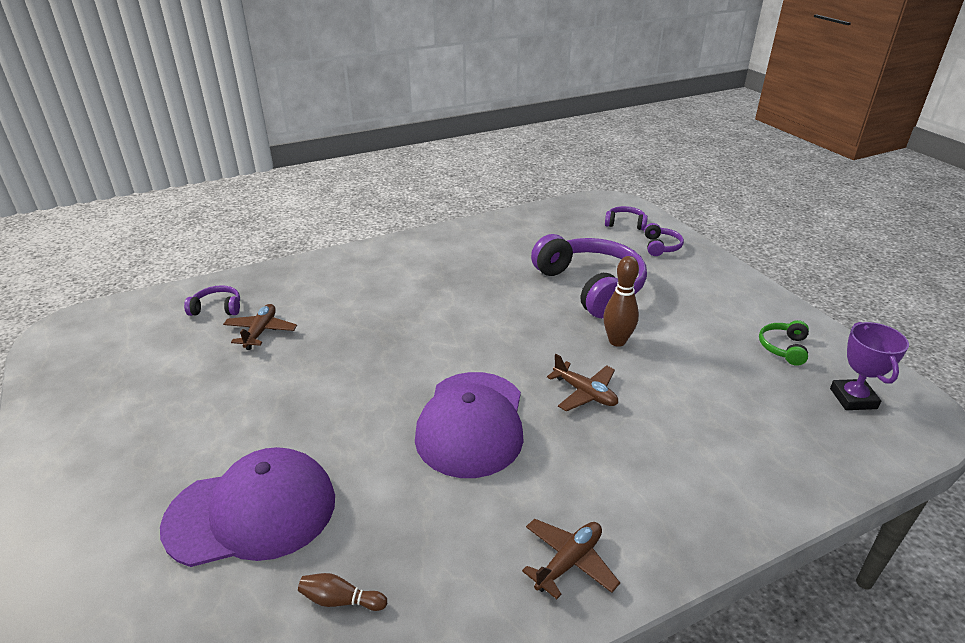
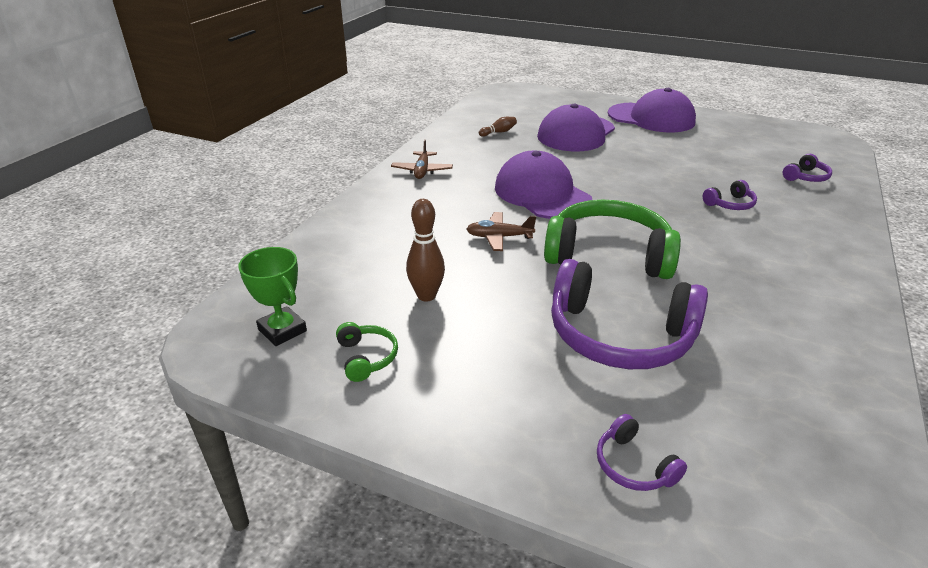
camera: 140 degrees right, 0 degrees up
(102, 479) = (651, 118): none -> purple cap
(261, 331) = (748, 179): brown plane -> none
(514, 331) = (608, 254): none -> green headphones
(617, 341) = (522, 286): brown bowling pin -> brown bowling pin (426, 296)
(625, 224) = (743, 497): purple headphones -> purple headphones (730, 204)
(853, 398) = (282, 330): purple trophy -> green trophy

- _Brief_
Print every entry exactly as written, without the pictures.

- _Written response_
camera: 140 degrees right, 0 degrees up
(102, 479) = (651, 118): none -> purple cap
(261, 331) = (748, 179): brown plane -> none
(514, 331) = (608, 254): none -> green headphones
(617, 341) = (522, 286): brown bowling pin -> brown bowling pin (426, 296)
(625, 224) = (743, 497): purple headphones -> purple headphones (730, 204)
(853, 398) = (282, 330): purple trophy -> green trophy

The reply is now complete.